### Task directions:
The output must match the entries below exactly, with pictures removed.
((
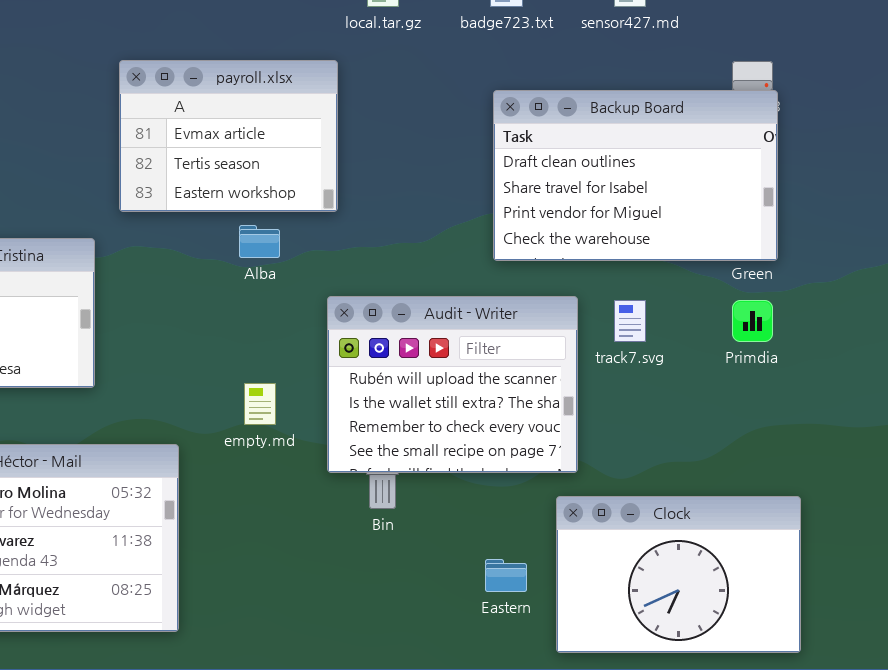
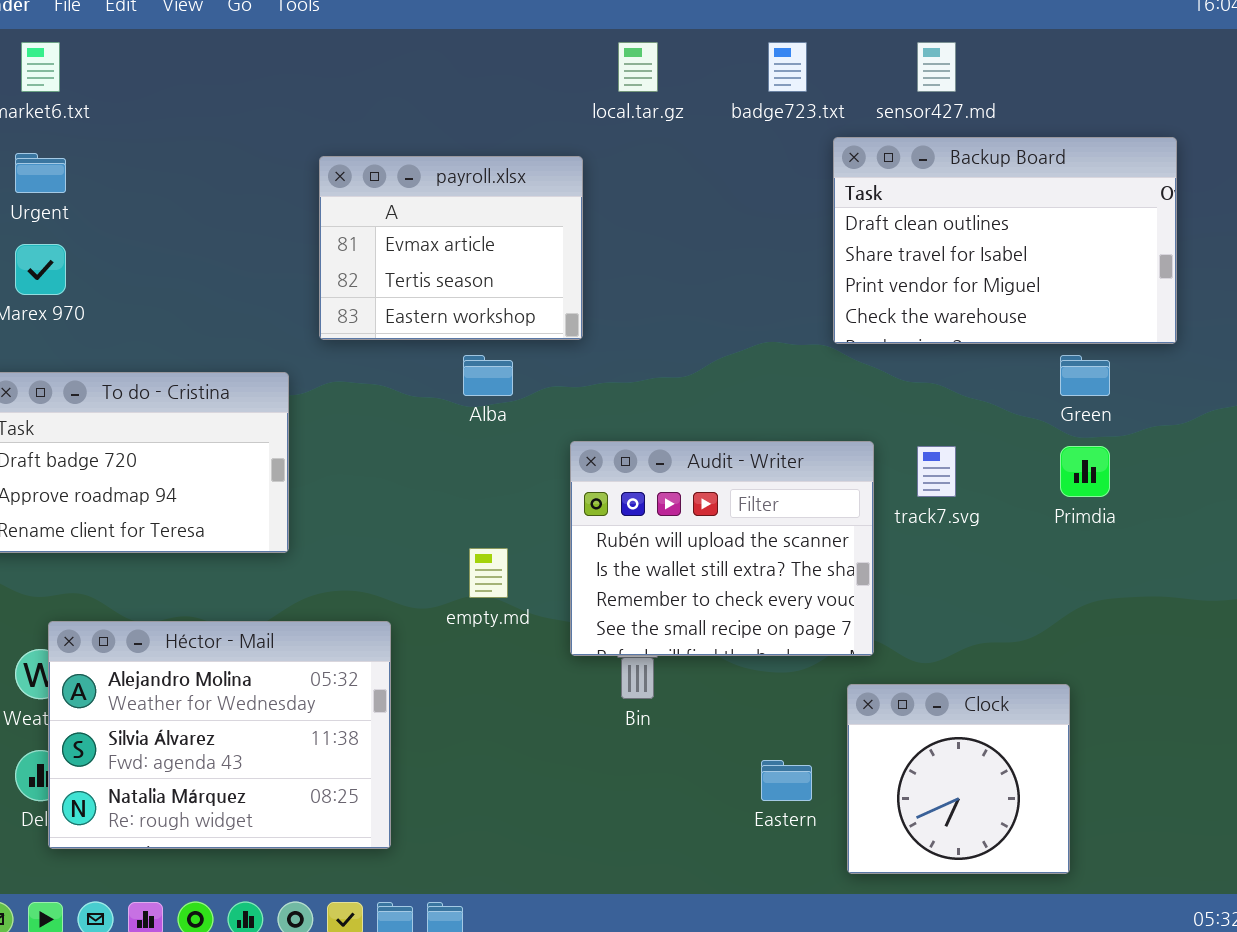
Backup Board: [493,90,778,261] -> [833,137,1177,344], moved
Clock: [556,496,801,653] -> [847,684,1070,874], resized

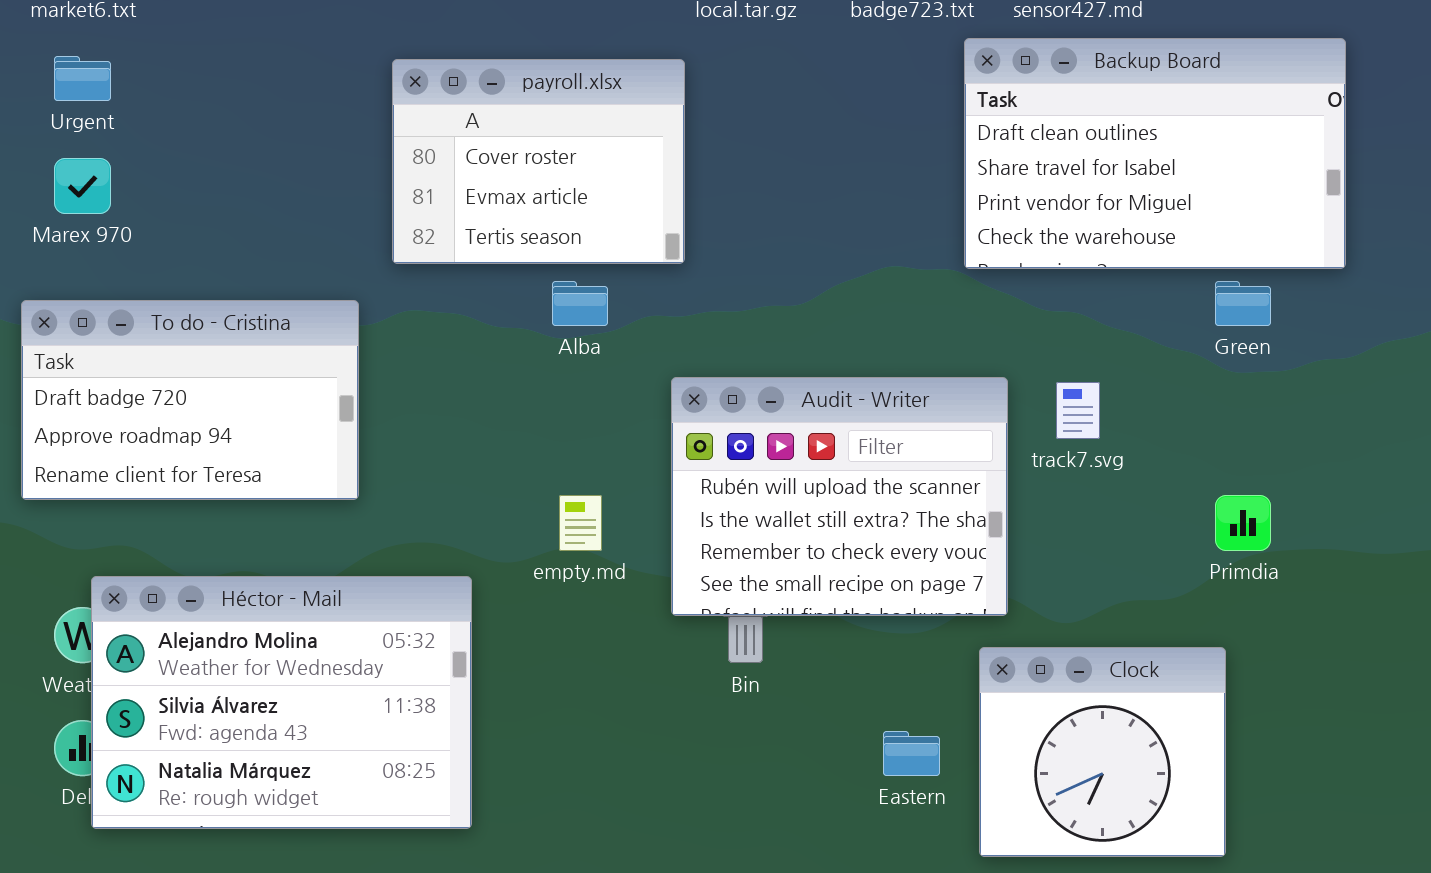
payroll.xlsx: [319,156,583,340] -> [392,59,685,264], scrolled up 1 row
Primdia: [1060,446,1110,497] -> [1215,495,1271,551], moved

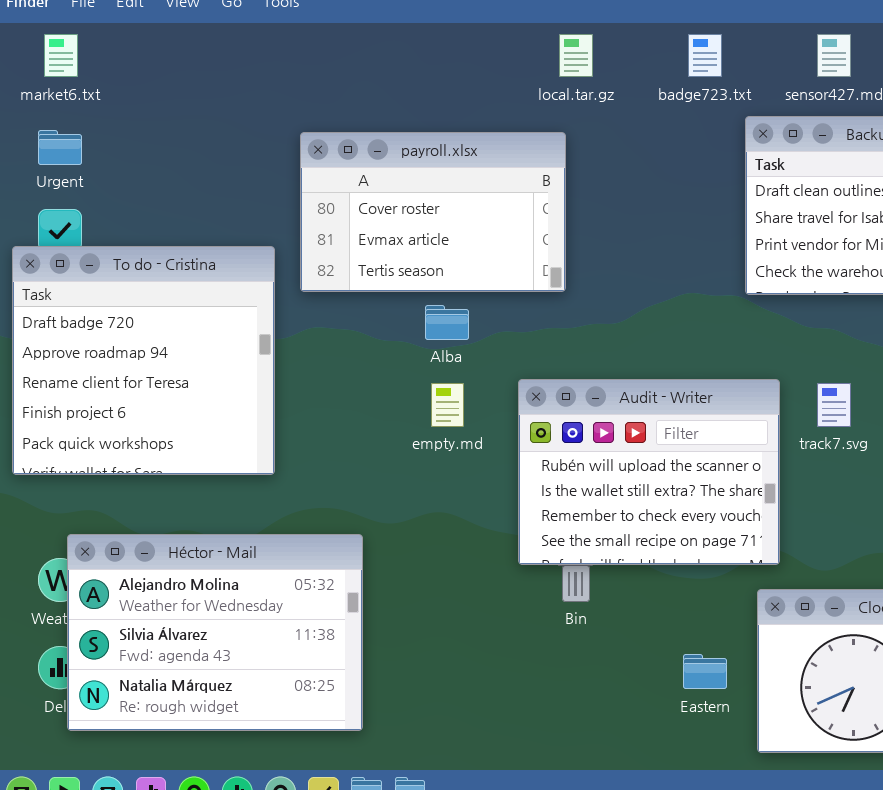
payroll.xlsx: [392,59,685,264] -> [300,132,566,292], resized
To do - Cristina: [21,300,359,500] -> [12,246,275,475], resized
empty.md: [559,495,602,551] -> [431,383,464,427], moved

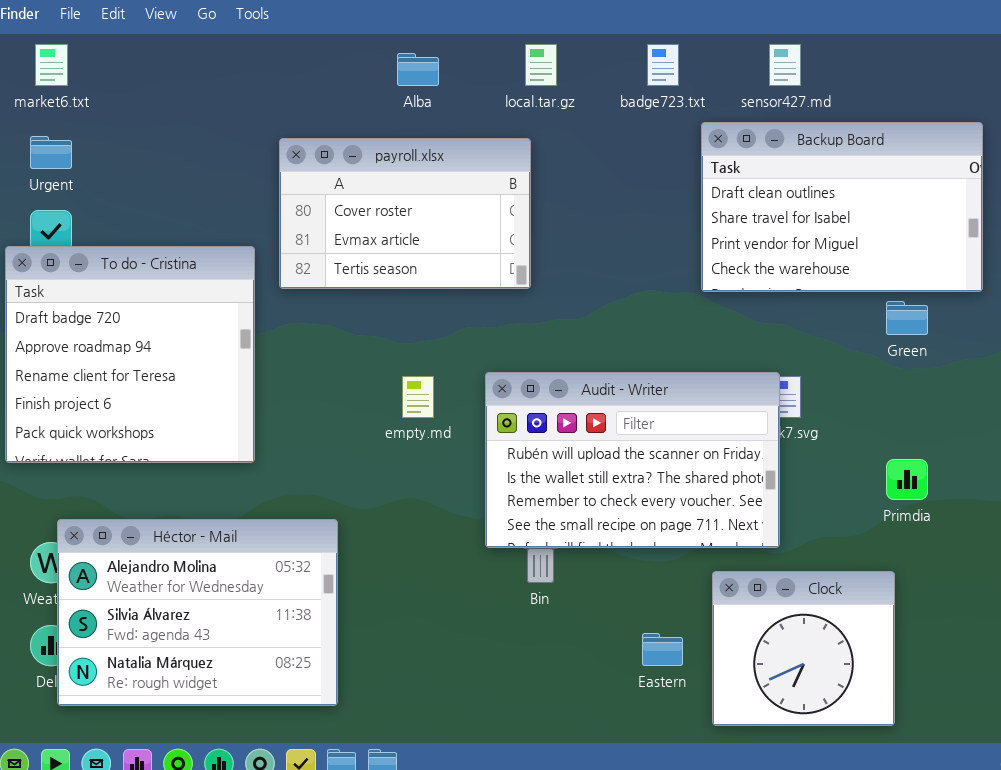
Alba: [425,305,469,340] -> [397,53,439,86], moved
Audit - Writer: [518,379,780,565] -> [485,372,780,548], resized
))
### Completed task:
Backup Board: [493,90,778,261] -> [833,137,1177,344], moved
Clock: [556,496,801,653] -> [847,684,1070,874], resized

payroll.xlsx: [319,156,583,340] -> [392,59,685,264], scrolled up 1 row
Primdia: [1060,446,1110,497] -> [1215,495,1271,551], moved

payroll.xlsx: [392,59,685,264] -> [300,132,566,292], resized
To do - Cristina: [21,300,359,500] -> [12,246,275,475], resized
empty.md: [559,495,602,551] -> [431,383,464,427], moved

Alba: [425,305,469,340] -> [397,53,439,86], moved
Audit - Writer: [518,379,780,565] -> [485,372,780,548], resized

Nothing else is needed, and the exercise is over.